* WHAT IS BEING ASKED
Output all of the data exactly as it appears, but leave out any pictures it contains.

Saved entries

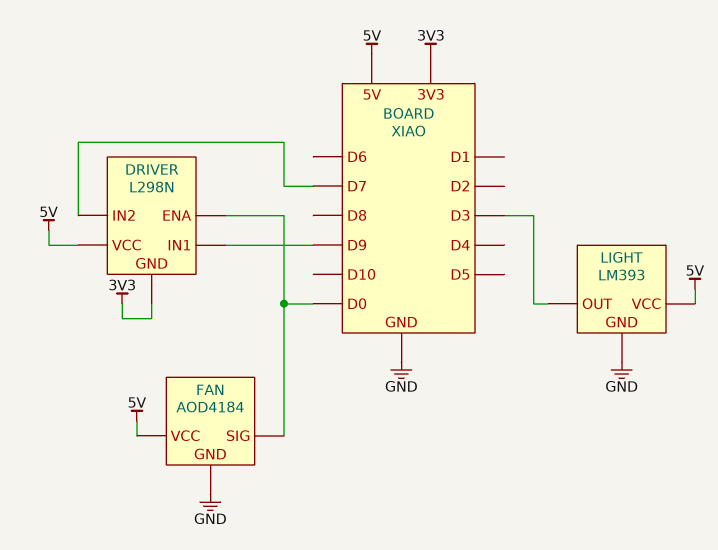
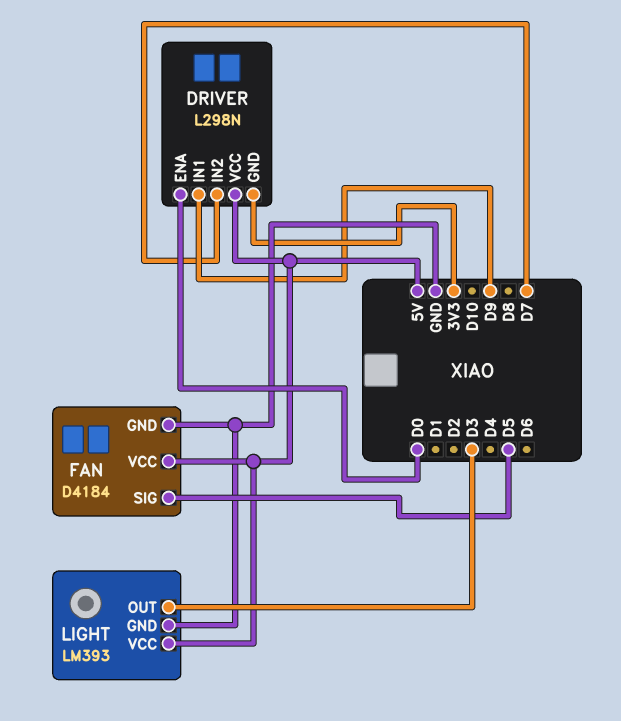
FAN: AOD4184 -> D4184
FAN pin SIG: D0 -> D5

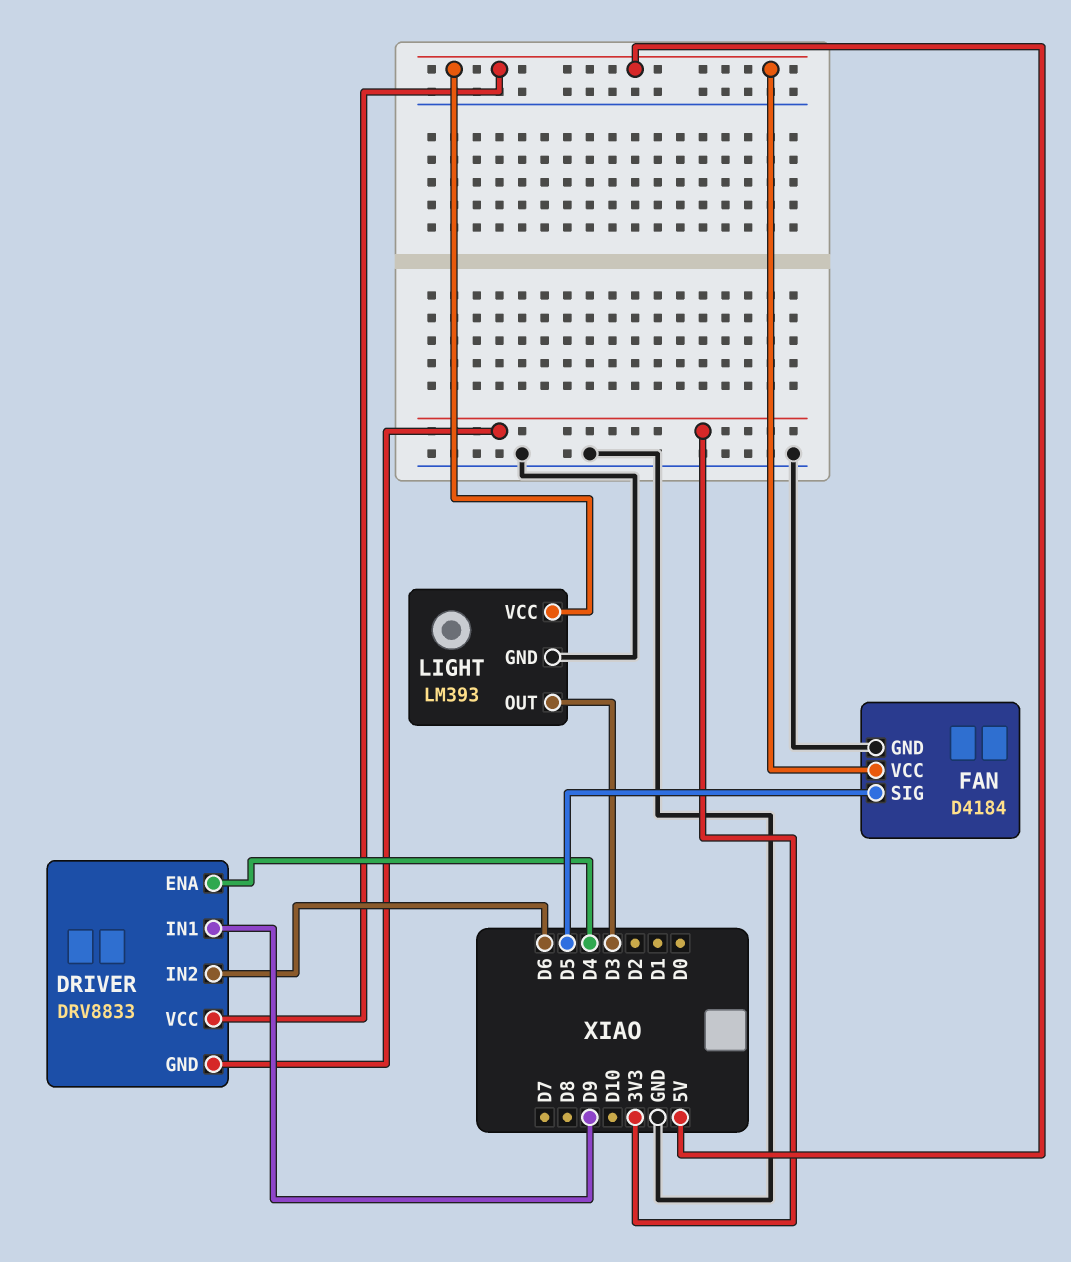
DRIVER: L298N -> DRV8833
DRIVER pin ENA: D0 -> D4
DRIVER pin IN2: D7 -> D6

* RESPONSE BELOW
FAN: AOD4184 -> D4184
FAN pin SIG: D0 -> D5

DRIVER: L298N -> DRV8833
DRIVER pin ENA: D0 -> D4
DRIVER pin IN2: D7 -> D6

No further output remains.